Aim of the task:
Please report every line from the material that contains the word "moved".

Provided records:
________________

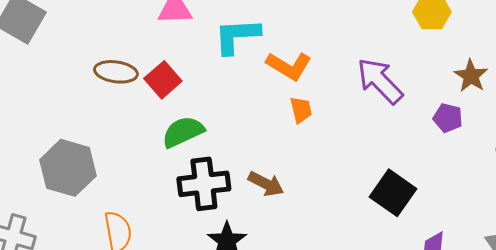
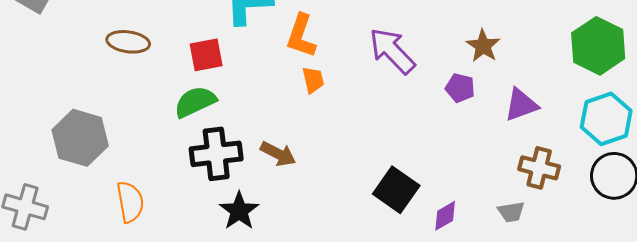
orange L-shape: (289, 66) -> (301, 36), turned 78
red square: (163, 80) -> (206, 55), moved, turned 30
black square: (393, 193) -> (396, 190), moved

________________

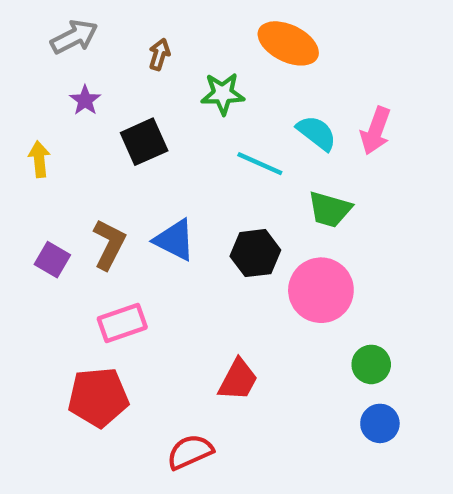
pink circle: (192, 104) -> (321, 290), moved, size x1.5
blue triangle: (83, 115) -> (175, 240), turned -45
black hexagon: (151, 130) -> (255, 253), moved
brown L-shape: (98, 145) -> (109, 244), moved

________________

Exercise output:
red square: (163, 80) -> (206, 55), moved, turned 30
black square: (393, 193) -> (396, 190), moved
pink circle: (192, 104) -> (321, 290), moved, size x1.5
black hexagon: (151, 130) -> (255, 253), moved
brown L-shape: (98, 145) -> (109, 244), moved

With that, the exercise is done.